### YOUR OBJECTIVE
Give back exactly the lines of the material below that start at the one holding "pink line: (23, 255) -> (38, 417), turned 30" and end at the last line, minus the pictures.

### WORKING DATA

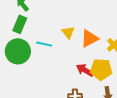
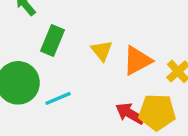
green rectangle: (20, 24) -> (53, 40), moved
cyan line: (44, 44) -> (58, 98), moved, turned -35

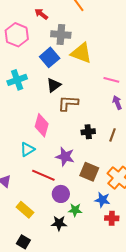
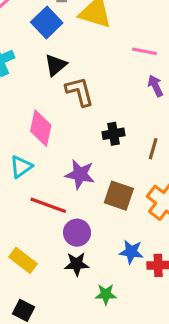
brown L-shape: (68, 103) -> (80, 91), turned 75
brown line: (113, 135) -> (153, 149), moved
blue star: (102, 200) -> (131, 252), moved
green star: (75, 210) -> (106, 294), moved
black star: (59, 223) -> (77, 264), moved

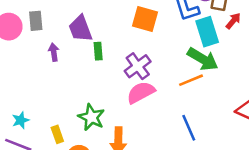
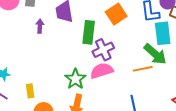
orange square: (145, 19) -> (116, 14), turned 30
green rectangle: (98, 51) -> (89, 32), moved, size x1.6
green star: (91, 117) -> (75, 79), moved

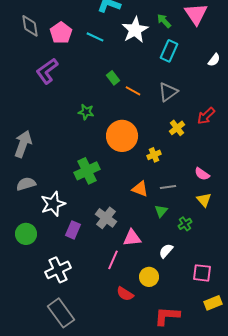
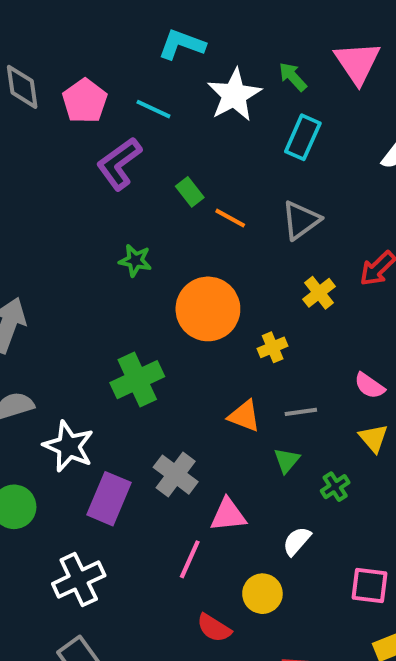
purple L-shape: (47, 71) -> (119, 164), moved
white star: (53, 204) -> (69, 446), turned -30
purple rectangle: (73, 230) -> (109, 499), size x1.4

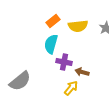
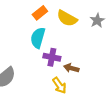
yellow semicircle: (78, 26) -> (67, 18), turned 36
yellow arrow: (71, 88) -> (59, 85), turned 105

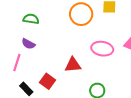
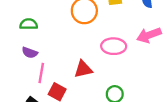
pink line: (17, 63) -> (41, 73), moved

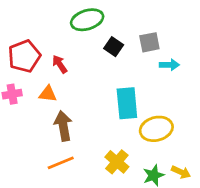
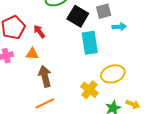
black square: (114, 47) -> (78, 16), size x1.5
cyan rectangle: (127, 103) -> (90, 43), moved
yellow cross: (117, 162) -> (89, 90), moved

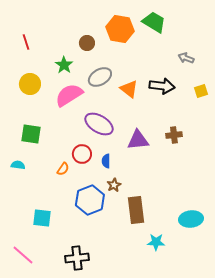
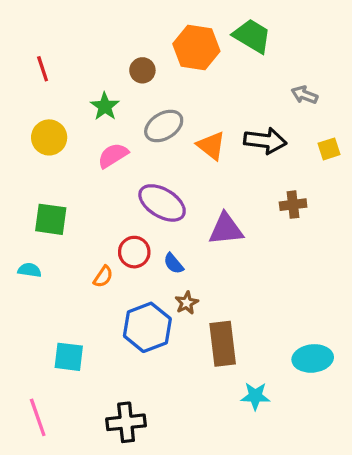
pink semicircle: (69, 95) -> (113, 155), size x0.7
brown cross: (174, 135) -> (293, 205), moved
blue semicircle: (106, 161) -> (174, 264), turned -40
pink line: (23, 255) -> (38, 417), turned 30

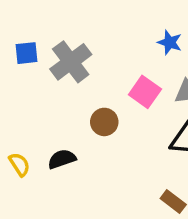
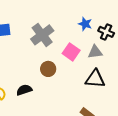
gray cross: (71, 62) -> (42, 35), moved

### OUTPUT OF THE EXERCISE
pink line: (23, 255) -> (38, 417), turned 30

gray cross: (71, 62) -> (42, 35), moved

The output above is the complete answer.